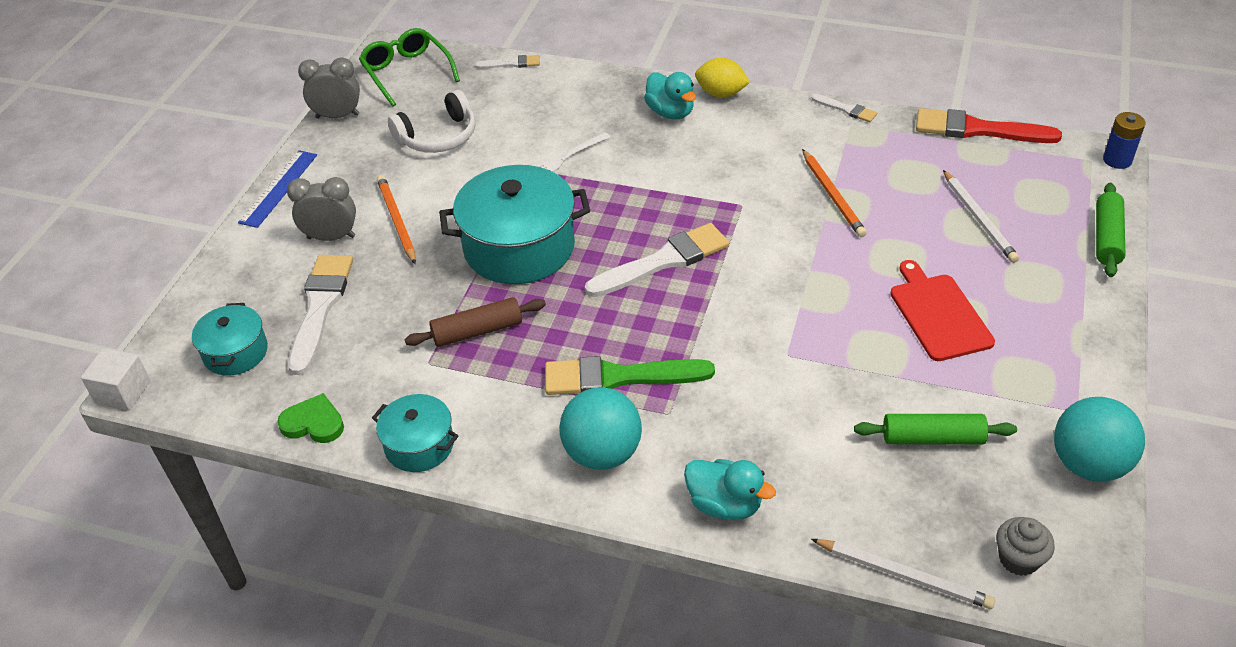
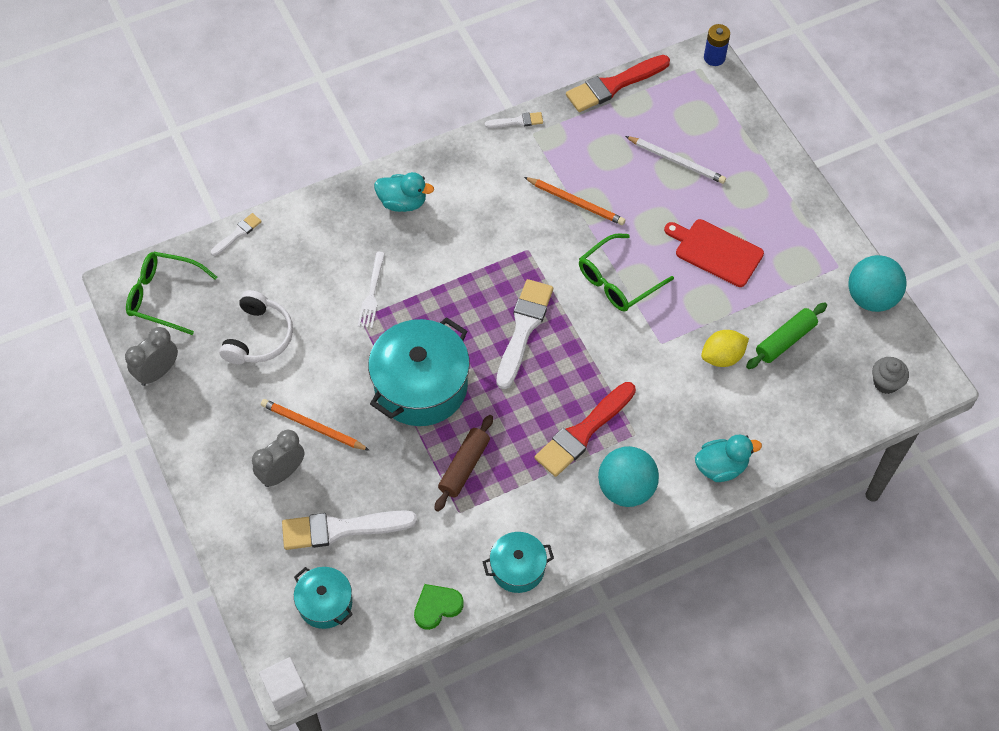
camera: 45 degrees left, 15 degrees up
(279, 188) = (192, 464): blue ruler -> none
(320, 307) = (341, 529): white brush -> white brush turned 60 degrees counterclockwise
(618, 377) = (583, 432): green brush -> red brush
(721, 93) = (420, 162): yellow lemon -> yellow lemon (722, 357)
(803, 278) = (618, 281): none -> green glasses
(904, 575) = (843, 436): white pencil -> none
(1107, 237) = (757, 127): green rolling pin -> none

▶ Requirement: From the first line above down to the line with "(721, 93) = (420, 162): yellow", reproduce every line and no others, omitting pictures.

▶ The completed task:
camera: 45 degrees left, 15 degrees up
(279, 188) = (192, 464): blue ruler -> none
(320, 307) = (341, 529): white brush -> white brush turned 60 degrees counterclockwise
(618, 377) = (583, 432): green brush -> red brush
(721, 93) = (420, 162): yellow lemon -> yellow lemon (722, 357)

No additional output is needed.